> Directions
Find all the lines in the material below with the word "turquoise", and copy them.

> Records for this exercise
___
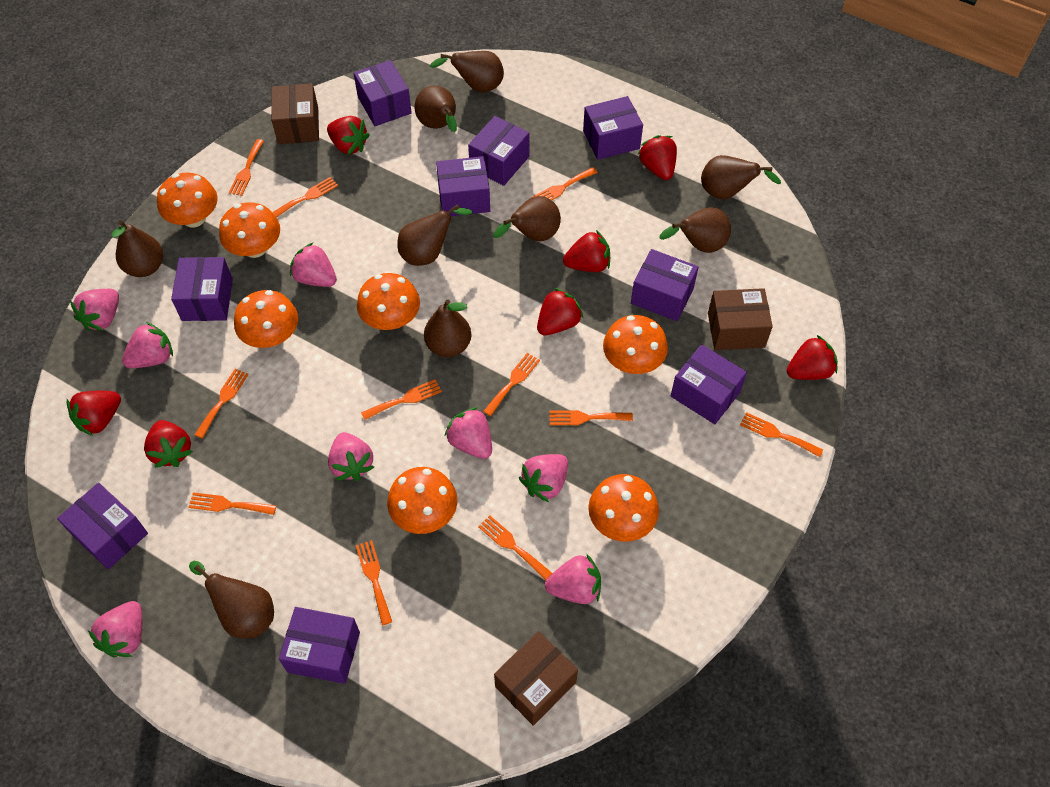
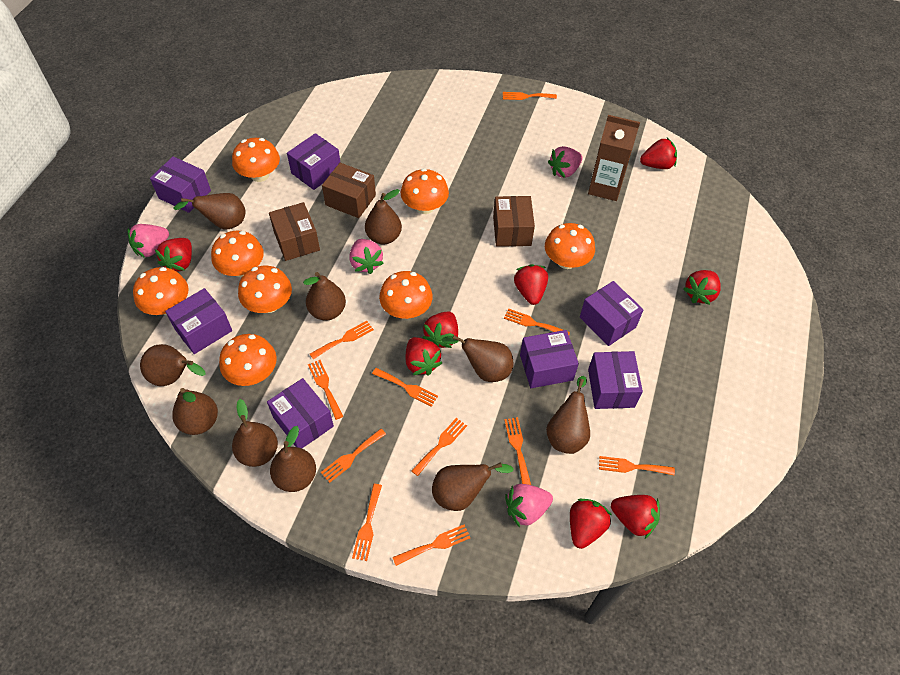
brown carton: 0 -> 1
brown pear: 9 -> 10
orange mushroom: 7 -> 8
pink strawberry: 8 -> 4
purple box: 9 -> 7
red strawberry: 7 -> 8

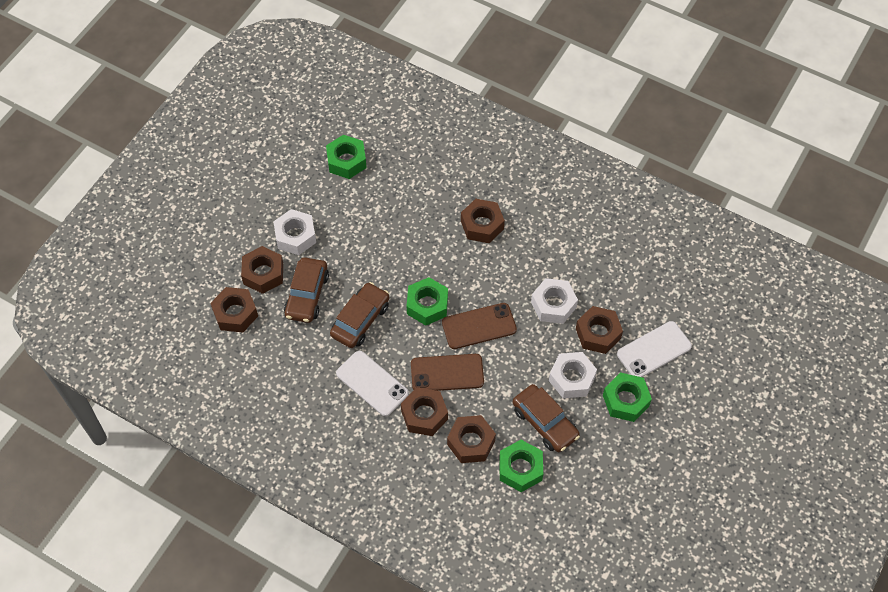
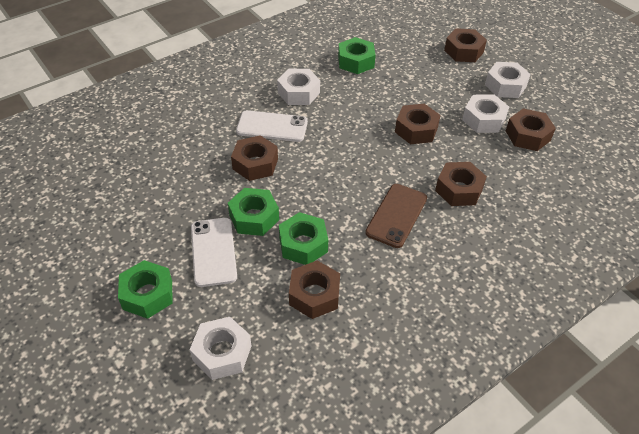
brown car: 3 -> 0
brown phone: 2 -> 1
white nut: 3 -> 4

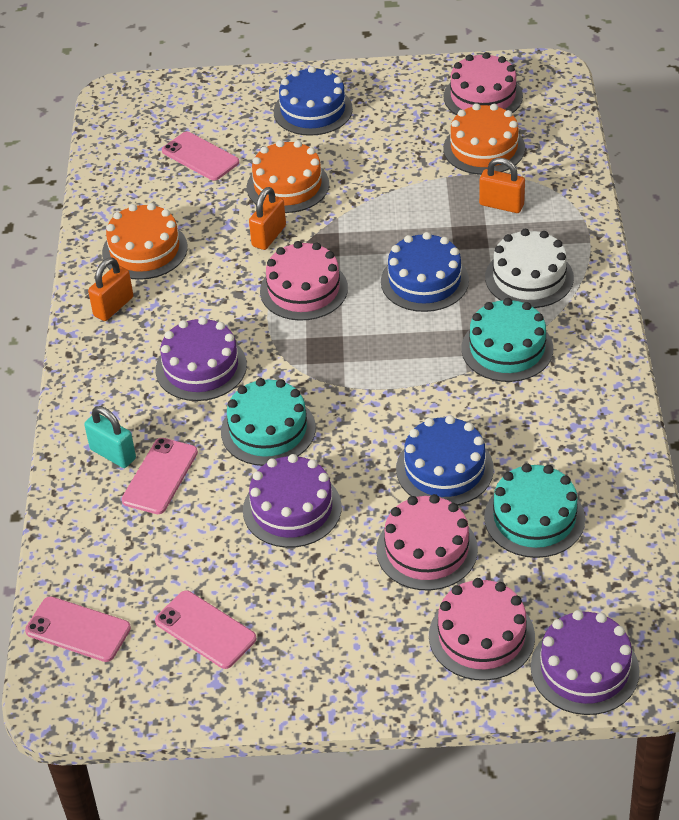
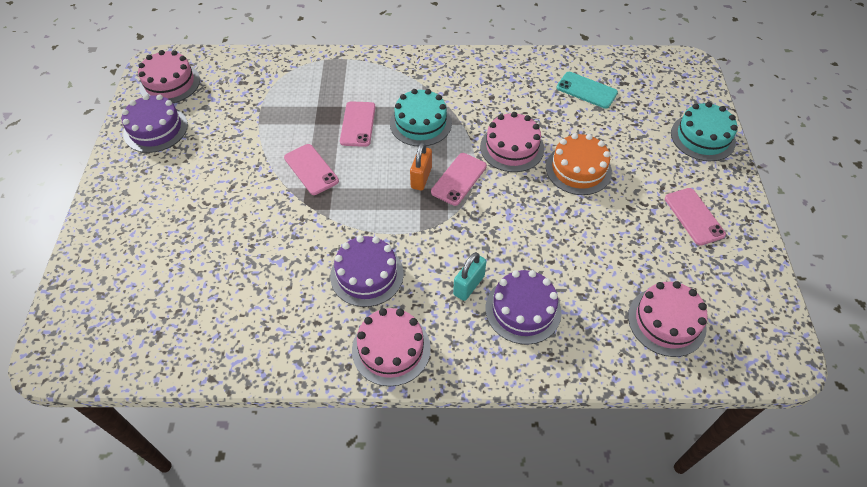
blue cake: 3 -> 0
orange cake: 3 -> 1
orange padlock: 3 -> 1
turquoise cake: 3 -> 2
turquoise phone: 0 -> 1
white cake: 1 -> 0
___
> Completed task
turquoise cake: 3 -> 2
turquoise phone: 0 -> 1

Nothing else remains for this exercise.